> _ASSIGNMENT_:
Type out the complete listing below word for word, without its pictures.

> _DATA_:

* * *

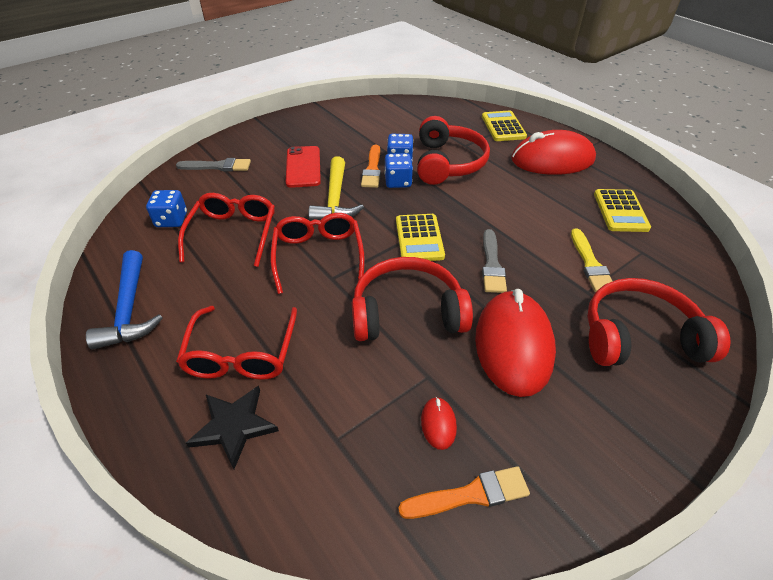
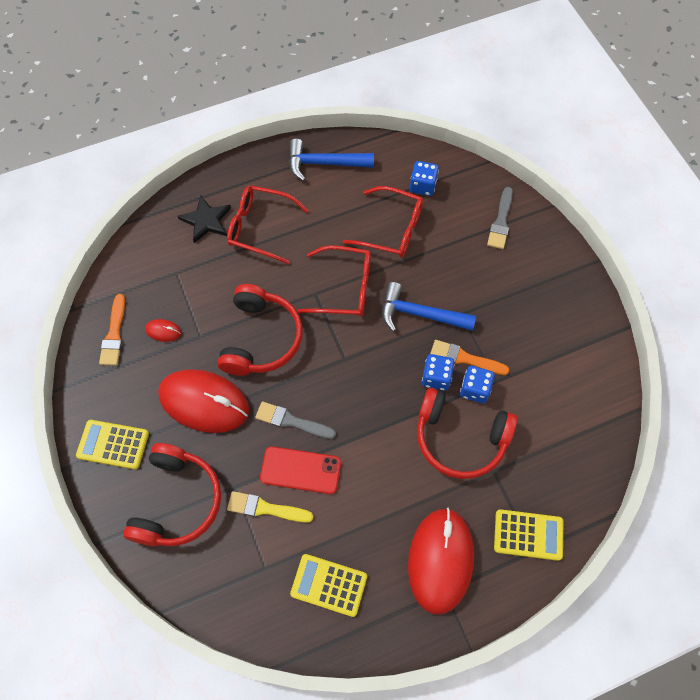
camera: 105 degrees right, 20 degrees up
(303, 167) = (483, 295): red phone -> red phone (300, 470)
(335, 200) = (419, 314): yellow hammer -> blue hammer
(419, 238) = (343, 372): yellow calculator -> yellow calculator (113, 444)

* * *

> _RESULT OF THE TASK_:
camera: 105 degrees right, 20 degrees up
(303, 167) = (483, 295): red phone -> red phone (300, 470)
(335, 200) = (419, 314): yellow hammer -> blue hammer
(419, 238) = (343, 372): yellow calculator -> yellow calculator (113, 444)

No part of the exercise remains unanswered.